From the line with "(580, 496) = (364, 378): white" down to the final line of the material below, quote every line exactly and leave out all lines before it.

The records:

= Beginning of Section =

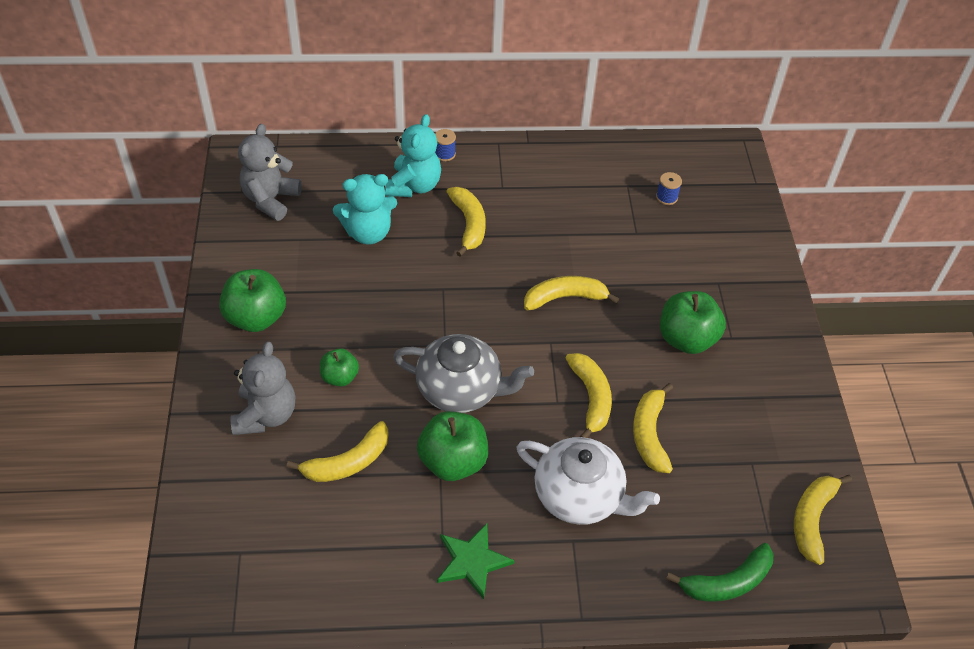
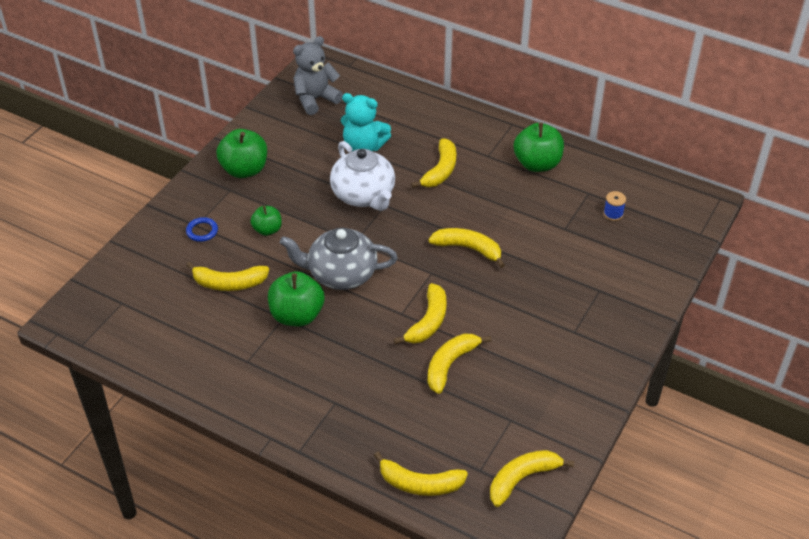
camera: 35 degrees right, 5 degrees down
(266, 415) = (202, 231): grey teddy bear -> blue ring
(414, 186) = (423, 129): turquoise teddy bear -> none
(445, 154) = (464, 116): blue spool -> none
(460, 389) = (341, 274): grey teapot -> grey teapot turned 135 degrees clockwise
(472, 561) = (257, 380): green star -> none
(580, 496) = (364, 378): white teapot -> white teapot (364, 195)
(686, 339) = (537, 316): green apple -> green apple (537, 164)
(727, 582) = (420, 483): green banana -> yellow banana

= End of Section =

Solution to this problem:
(580, 496) = (364, 378): white teapot -> white teapot (364, 195)
(686, 339) = (537, 316): green apple -> green apple (537, 164)
(727, 582) = (420, 483): green banana -> yellow banana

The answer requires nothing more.